# TASK TO COMPLETE
What is needed is an exact transcription of every entry below, with the pictures left out.

# INPUT

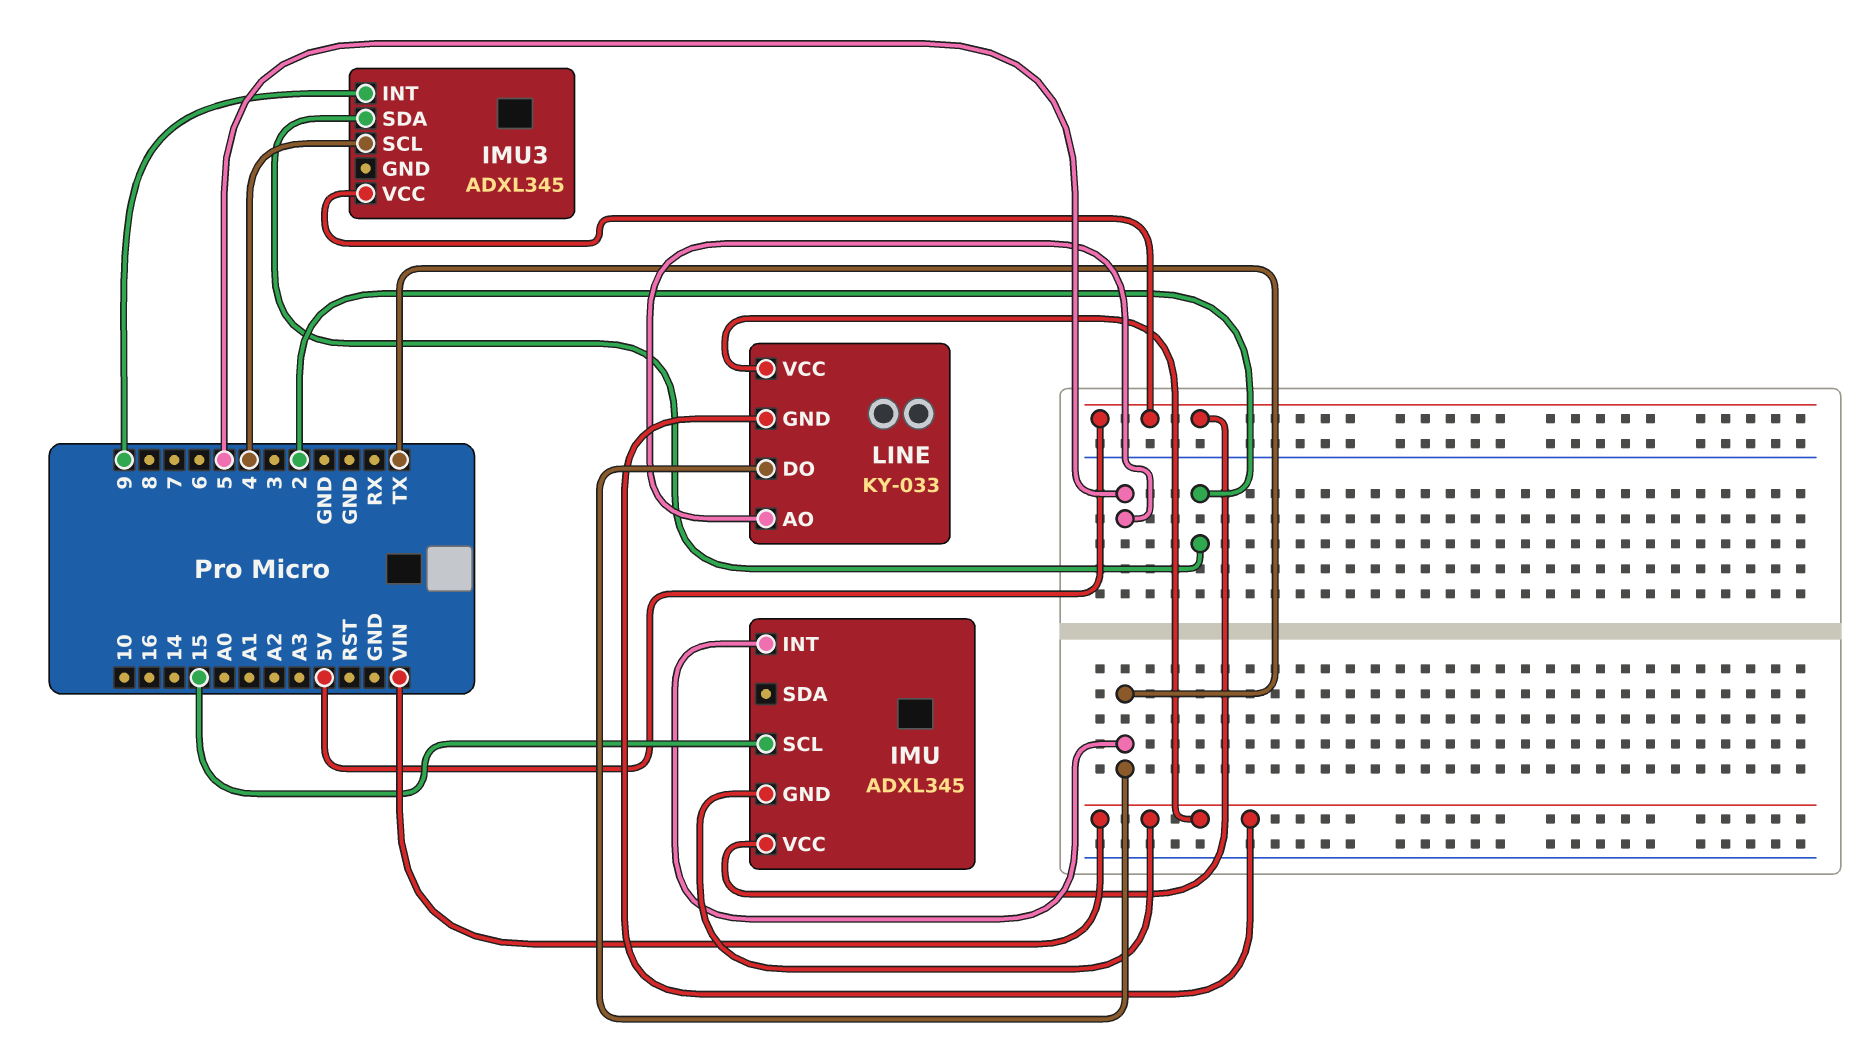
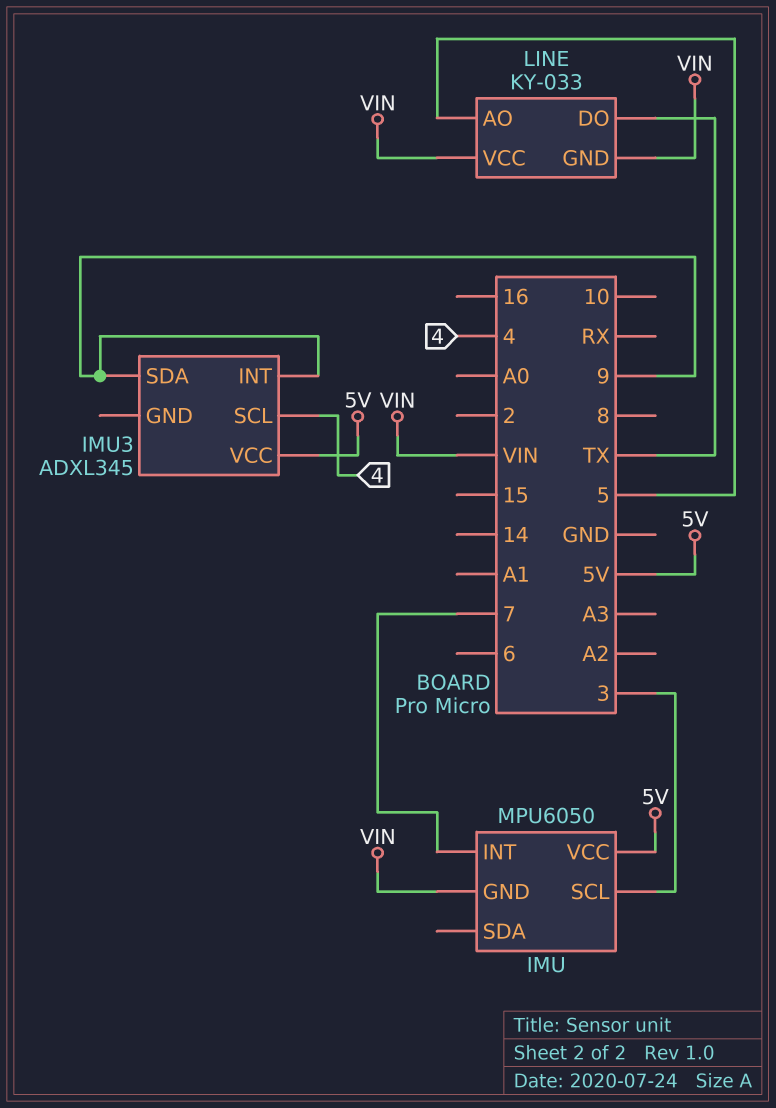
IMU: ADXL345 -> MPU6050
IMU pin INT: TX -> 7
IMU pin SCL: 15 -> 3
IMU3 pin SDA: 2 -> 9

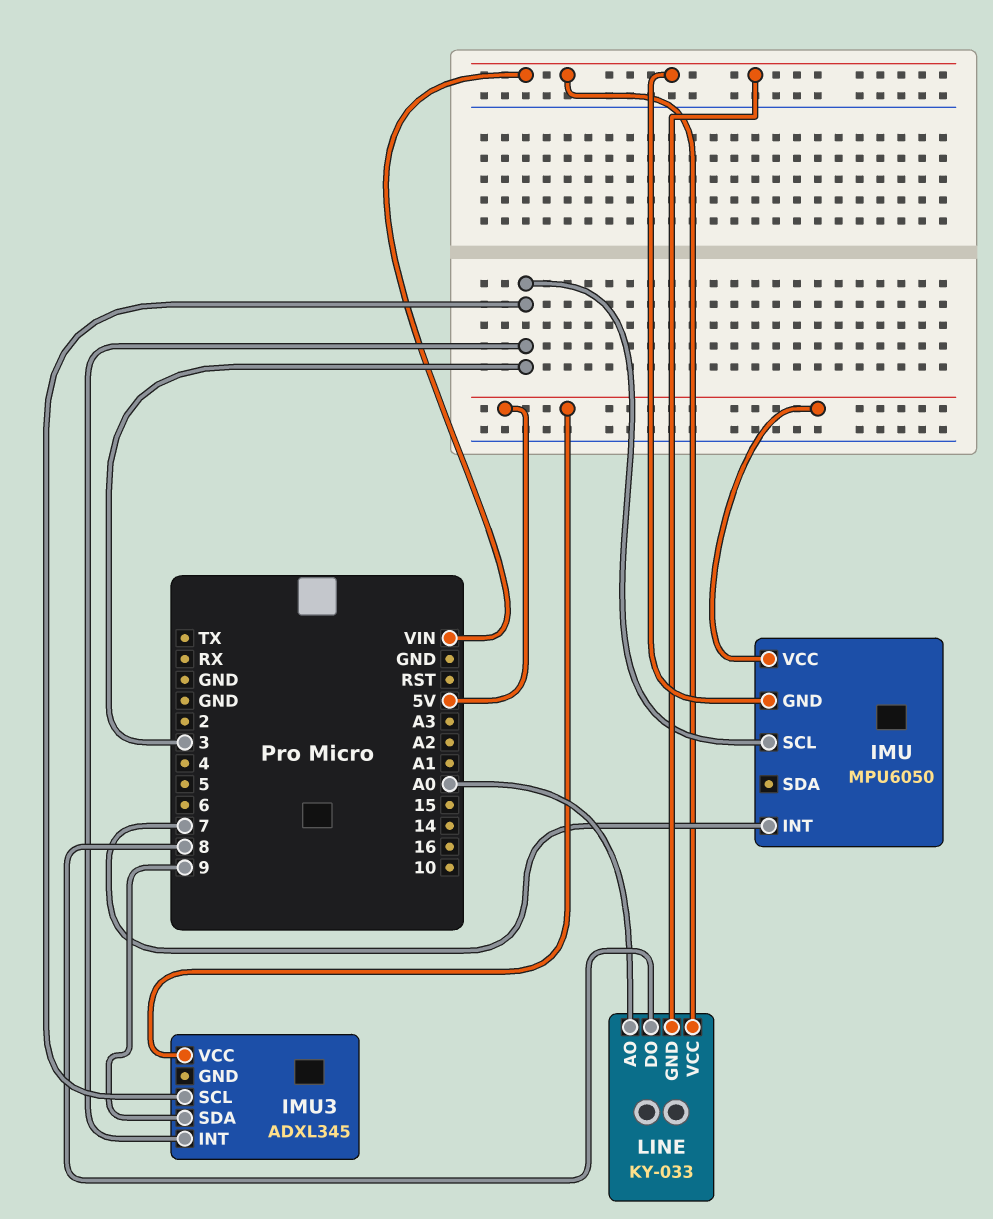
IMU3 pin INT: 9 -> 3
IMU3 pin SCL: 4 -> 3
LINE pin AO: 5 -> A0
LINE pin DO: TX -> 8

# WORKED SOLUTION
IMU: ADXL345 -> MPU6050
IMU pin INT: TX -> 7
IMU pin SCL: 15 -> 3
IMU3 pin SDA: 2 -> 9

IMU3 pin INT: 9 -> 3
IMU3 pin SCL: 4 -> 3
LINE pin AO: 5 -> A0
LINE pin DO: TX -> 8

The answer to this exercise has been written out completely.